*** Opening Source material ***

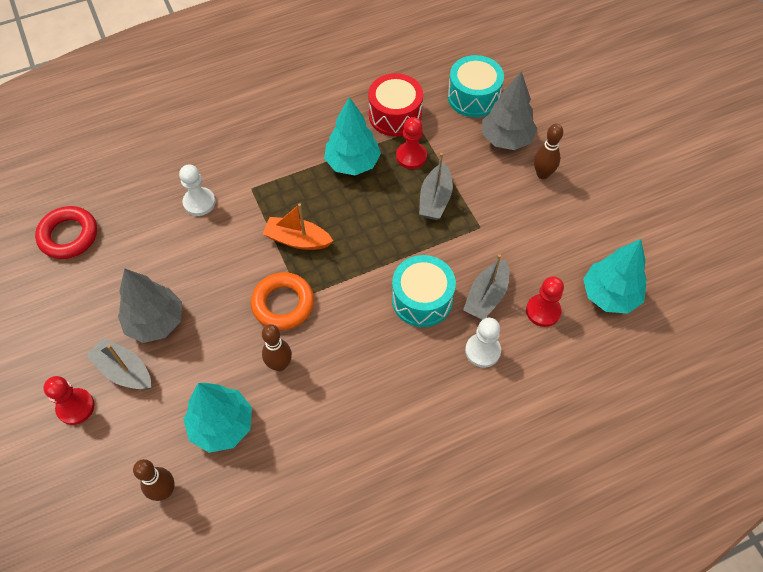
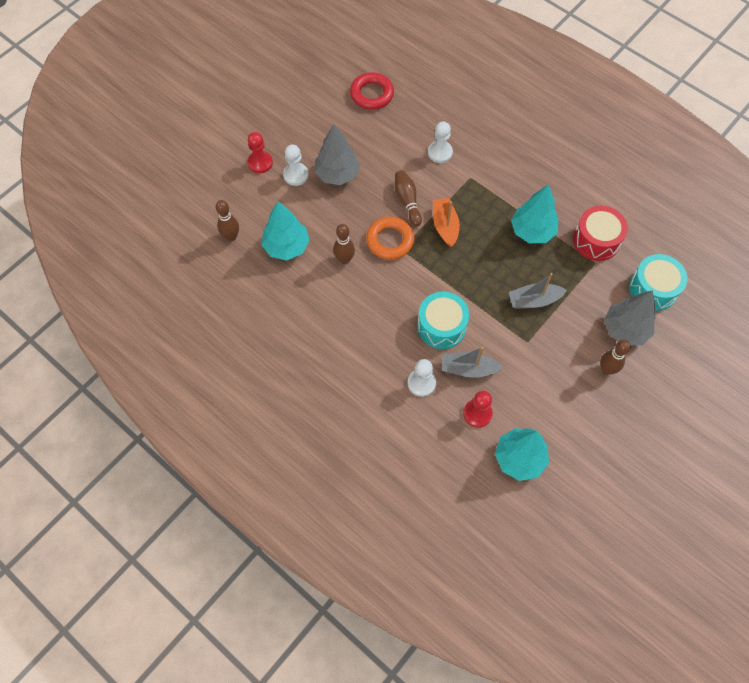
camera: 65 degrees right, 5 degrees up
(124, 370) = (296, 175): grey boat -> white pawn
(242, 263) = (407, 201): none -> brown bowling pin
(411, 156) = (563, 268): red pawn -> none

*** Closing Source material ***

- [Exercise instructions]:
Give only the number of lines above that hold the string "none".

- [Result for this exercise]:
2